◆ Directions
Transcribe the entries exactly as given and skip whatever images they hold.

◆ Exercise data
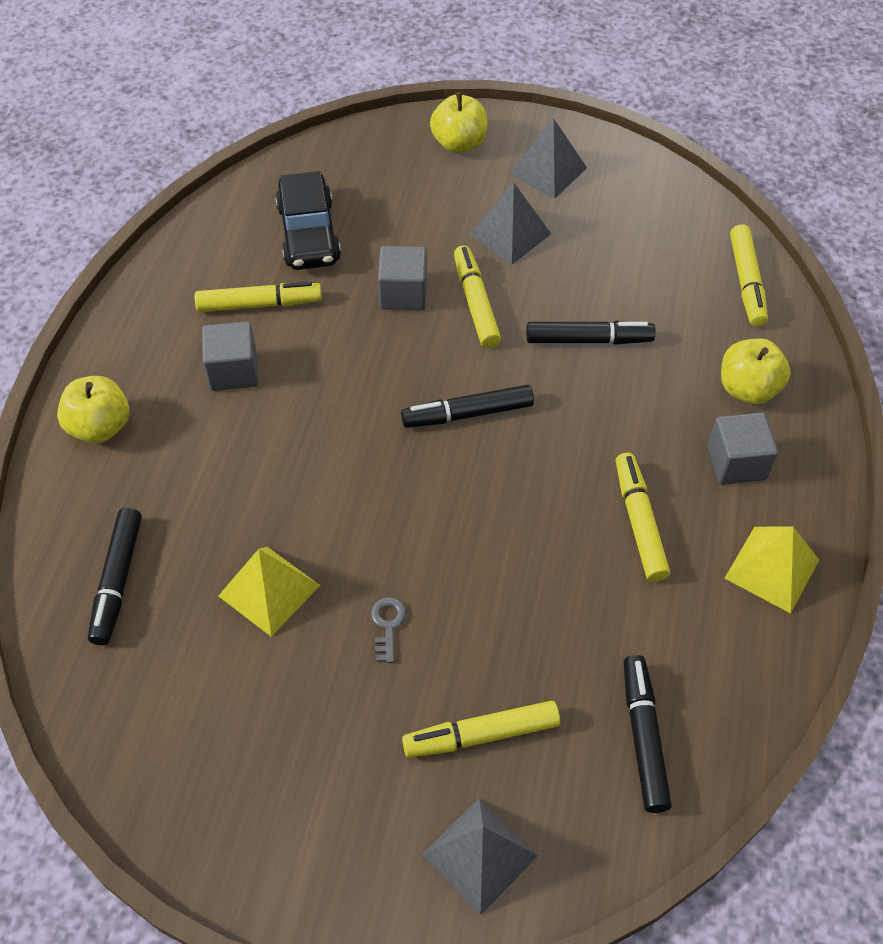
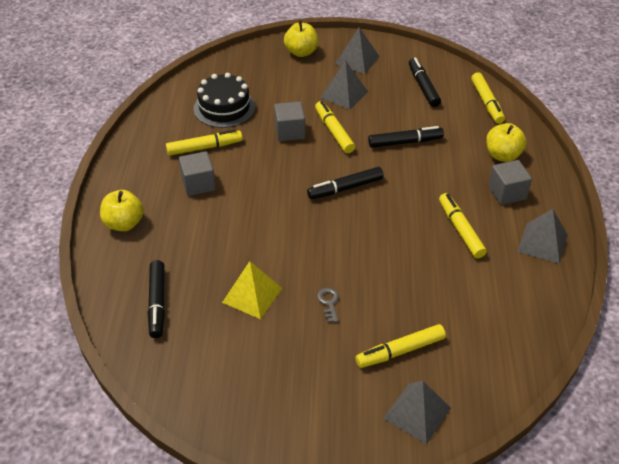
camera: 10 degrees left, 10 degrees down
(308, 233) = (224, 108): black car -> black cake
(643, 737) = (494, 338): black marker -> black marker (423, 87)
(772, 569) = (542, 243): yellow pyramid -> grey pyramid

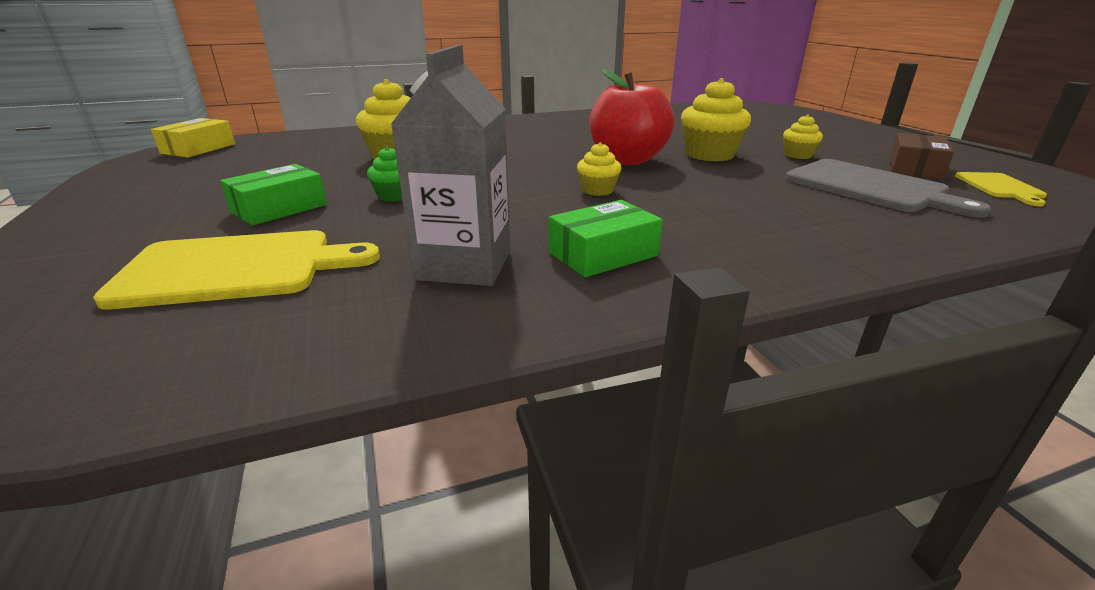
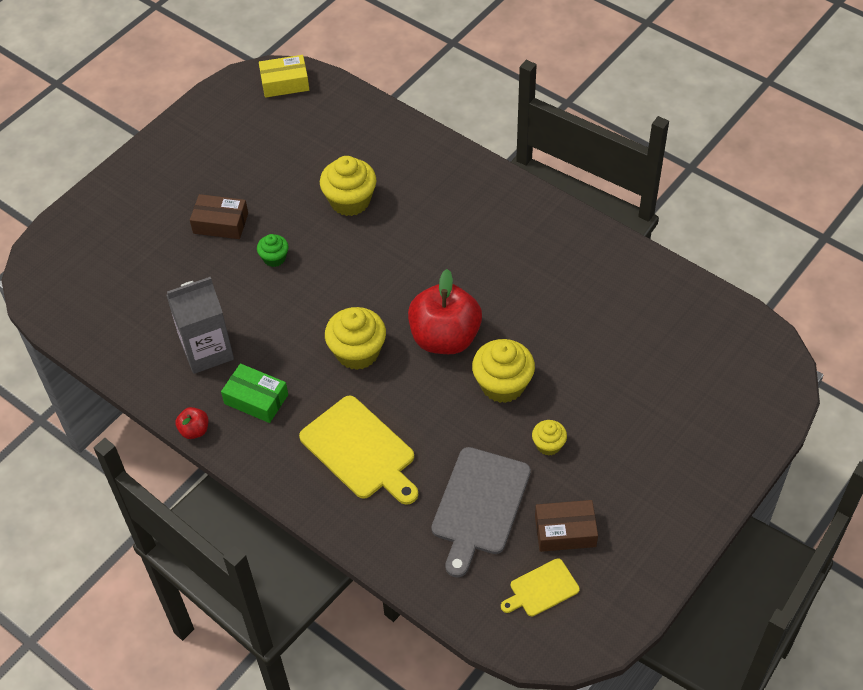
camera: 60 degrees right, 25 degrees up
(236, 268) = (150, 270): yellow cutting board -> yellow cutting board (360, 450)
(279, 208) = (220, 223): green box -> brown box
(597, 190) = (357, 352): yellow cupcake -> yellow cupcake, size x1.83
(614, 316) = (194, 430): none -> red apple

◆ Result of the exercise
camera: 10 degrees left, 10 degrees down
(308, 233) = (224, 108): black car -> black cake
(643, 737) = (494, 338): black marker -> black marker (423, 87)
(772, 569) = (542, 243): yellow pyramid -> grey pyramid

camera: 60 degrees right, 25 degrees up
(236, 268) = (150, 270): yellow cutting board -> yellow cutting board (360, 450)
(279, 208) = (220, 223): green box -> brown box
(597, 190) = (357, 352): yellow cupcake -> yellow cupcake, size x1.83
(614, 316) = (194, 430): none -> red apple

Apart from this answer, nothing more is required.